--- TASK DATA ---
==================================================
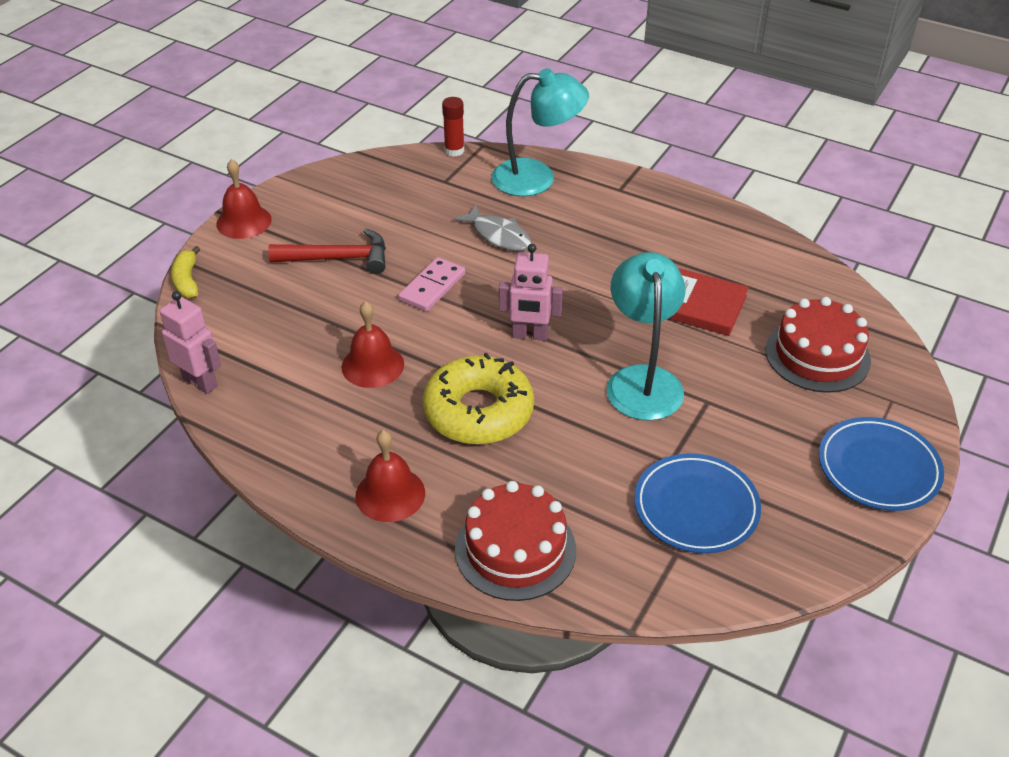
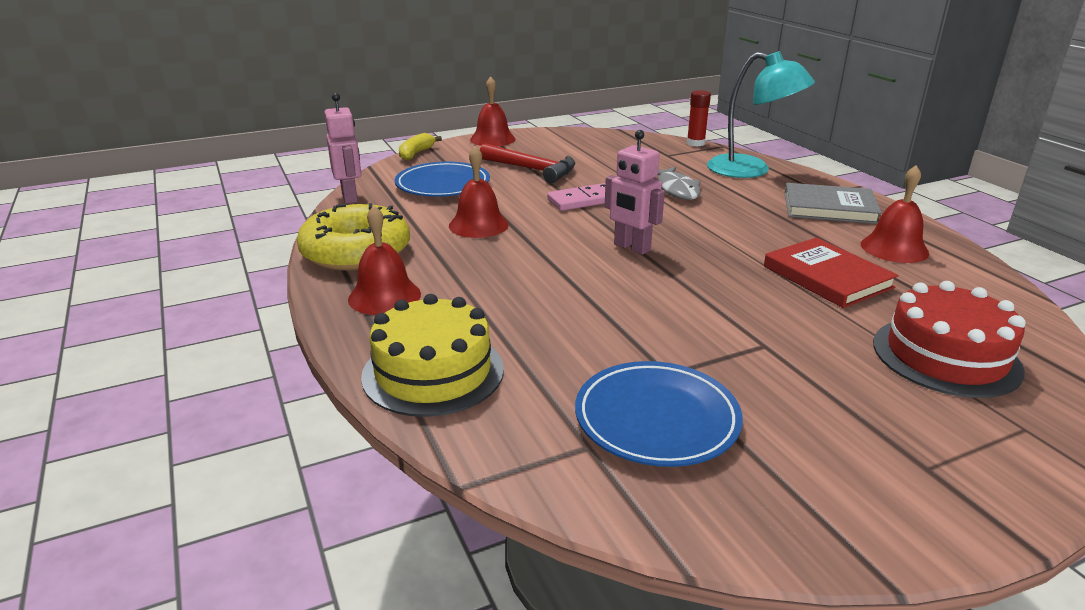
camera: 35 degrees right, 15 degrees down
(478, 411) = (525, 275): yellow donut -> yellow donut (356, 252)
(515, 549) = (433, 372): red cake -> yellow cake
(638, 210) = (829, 208): none -> grey book
(642, 380) = (708, 307): turquoise lamp -> none
(717, 246) = (894, 248): none -> red bell
(878, 468) = (946, 483): blue plate -> blue plate (443, 185)

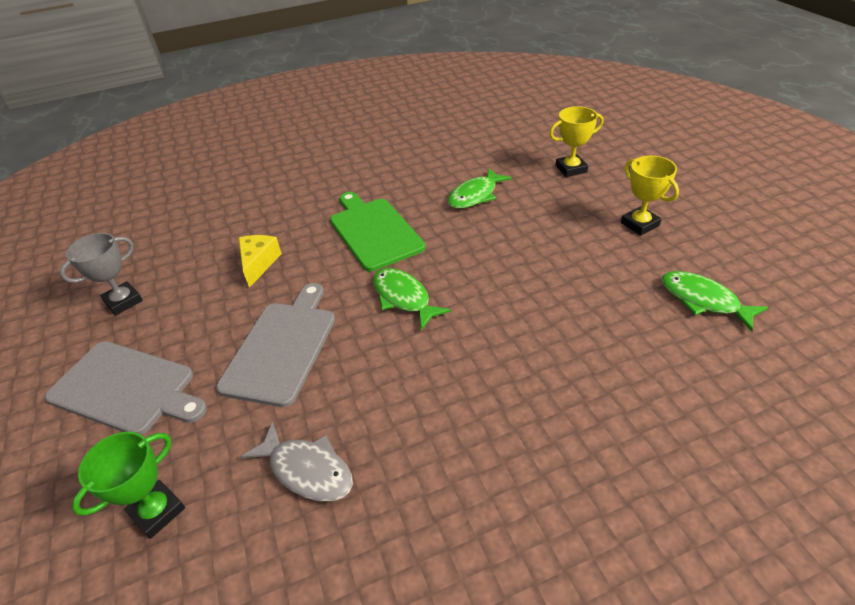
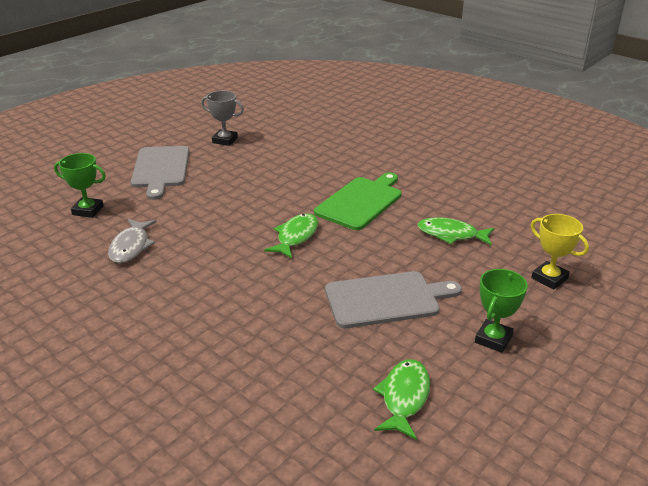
camera: 60 degrees right, 10 degrees down
(259, 263) = (290, 170): yellow cheese -> none
(282, 347) = (219, 205): grey cutting board -> grey cutting board (386, 299)
(639, 224) = (493, 339): yellow trophy -> green trophy

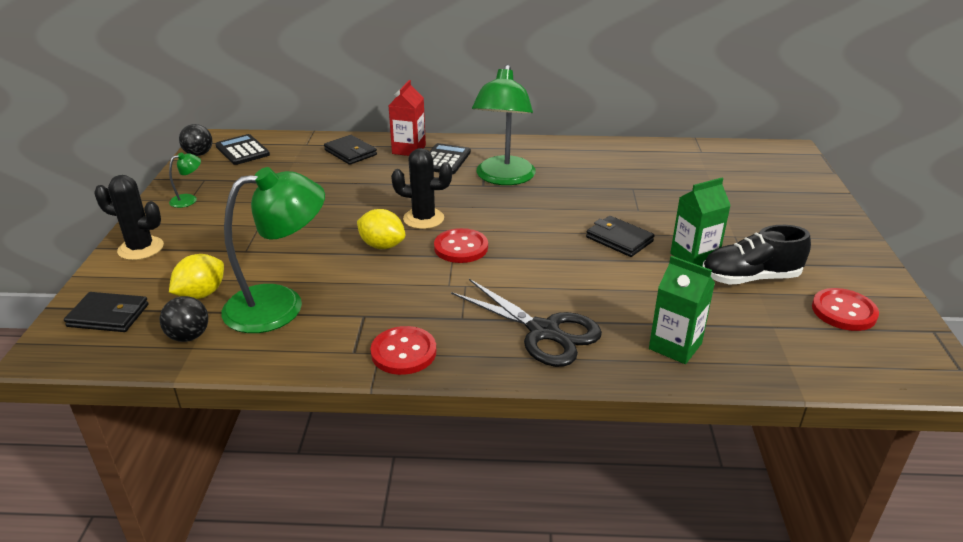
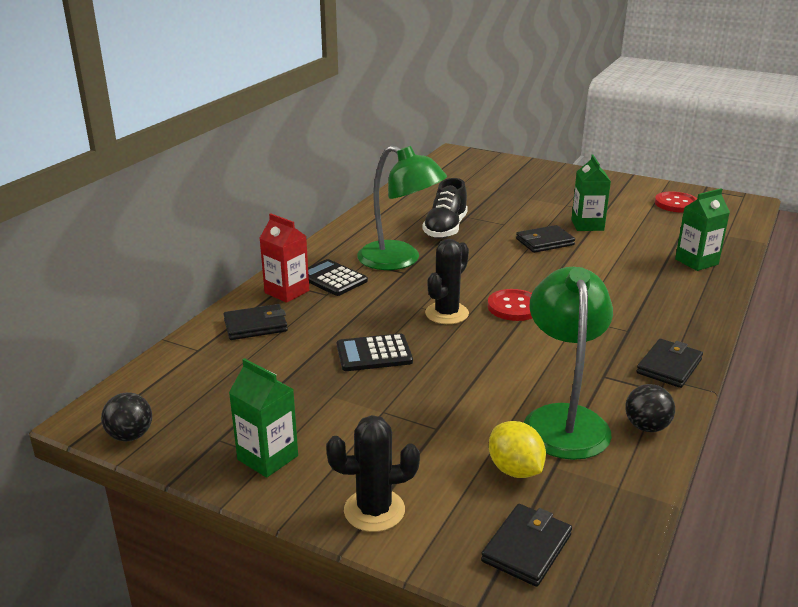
camera: 65 degrees left, 5 degrees down
(141, 248) = (374, 510): black cactus -> black cactus turned 45 degrees clockwise
(189, 199) = (267, 457): green lamp -> green carton
(189, 336) = (597, 487): black ball -> black ball (646, 427)
(242, 150) = (162, 398): black calculator -> black calculator (374, 354)
(382, 246) = (484, 344): yellow lemon -> none
(403, 352) = (669, 366): red button -> black wallet
(543, 331) = (661, 302): black scissors -> none
(750, 278) = (624, 216): black shoe -> black shoe (445, 229)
==================================================
--- PROBLEM DETAILS ---
Where a line above holds the string "none", copy that line.

--- REPLY ---
(638, 210) = (829, 208): none -> grey book
(642, 380) = (708, 307): turquoise lamp -> none
(717, 246) = (894, 248): none -> red bell
(259, 263) = (290, 170): yellow cheese -> none
(382, 246) = (484, 344): yellow lemon -> none
(543, 331) = (661, 302): black scissors -> none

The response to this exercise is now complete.